(Task to complete): Write back, word for word, the lines from the one containing "building: none -> [254,363,346,479]" to the end of the listing below. Include nothing else, and no pictures.

(Given records):

:::

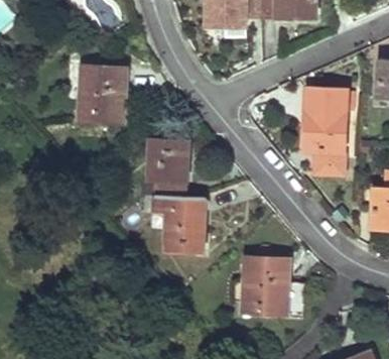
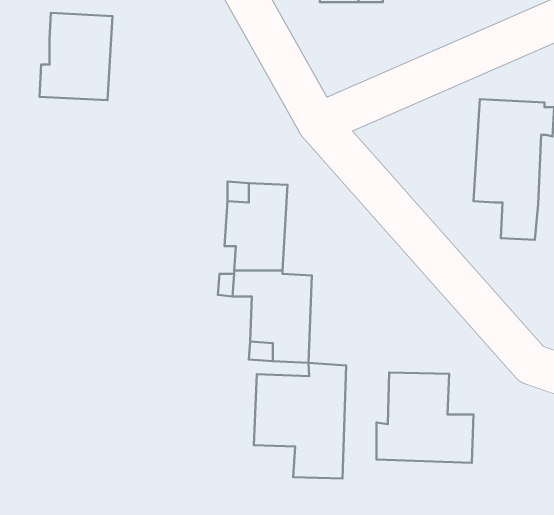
building: [80,67,125,121] -> [40,13,112,100]
building: none -> [254,363,346,479]

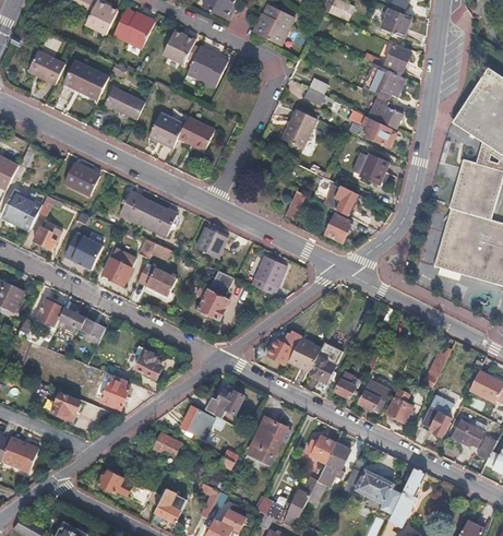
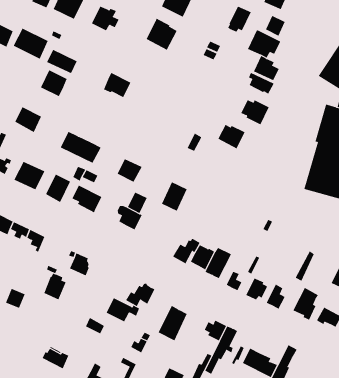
building: none -> [228,6,251,33]
building: [187,46,227,87] -> [146,18,177,50]
building: [280,107,318,147] -> none
building: [148,114,183,148] -> [40,70,68,97]
building: [326,213,354,242] -> none

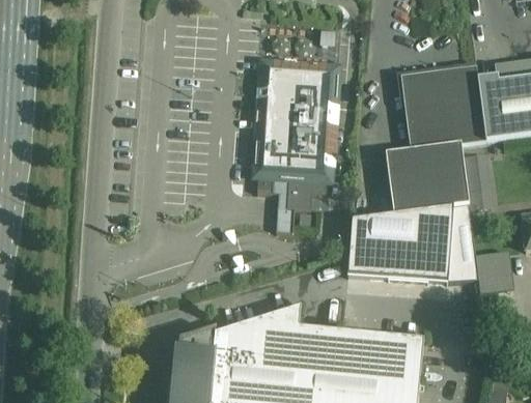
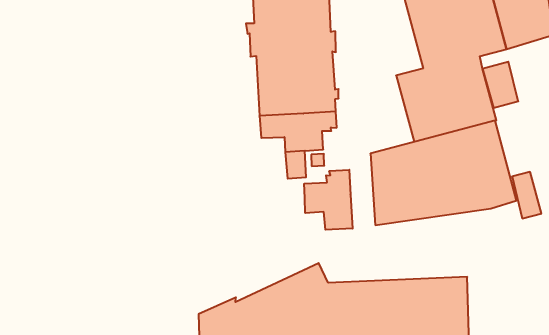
building: none -> [304,170,353,230]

:::

(Exercise response):
building: none -> [254,363,346,479]

building: none -> [228,6,251,33]
building: [187,46,227,87] -> [146,18,177,50]
building: [280,107,318,147] -> none
building: [148,114,183,148] -> [40,70,68,97]
building: [326,213,354,242] -> none

building: none -> [304,170,353,230]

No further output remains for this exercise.